Read the data, and whenever a line holds the word "designs", report that line.

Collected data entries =
# # #
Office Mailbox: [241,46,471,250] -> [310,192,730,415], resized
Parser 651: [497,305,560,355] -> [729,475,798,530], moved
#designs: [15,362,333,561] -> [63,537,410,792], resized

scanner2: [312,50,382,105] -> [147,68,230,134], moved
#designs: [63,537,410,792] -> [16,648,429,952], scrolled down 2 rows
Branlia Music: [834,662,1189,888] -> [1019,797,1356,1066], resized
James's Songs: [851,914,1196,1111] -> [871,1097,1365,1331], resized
# # #
Result of the exercise =
#designs: [15,362,333,561] -> [63,537,410,792], resized
#designs: [63,537,410,792] -> [16,648,429,952], scrolled down 2 rows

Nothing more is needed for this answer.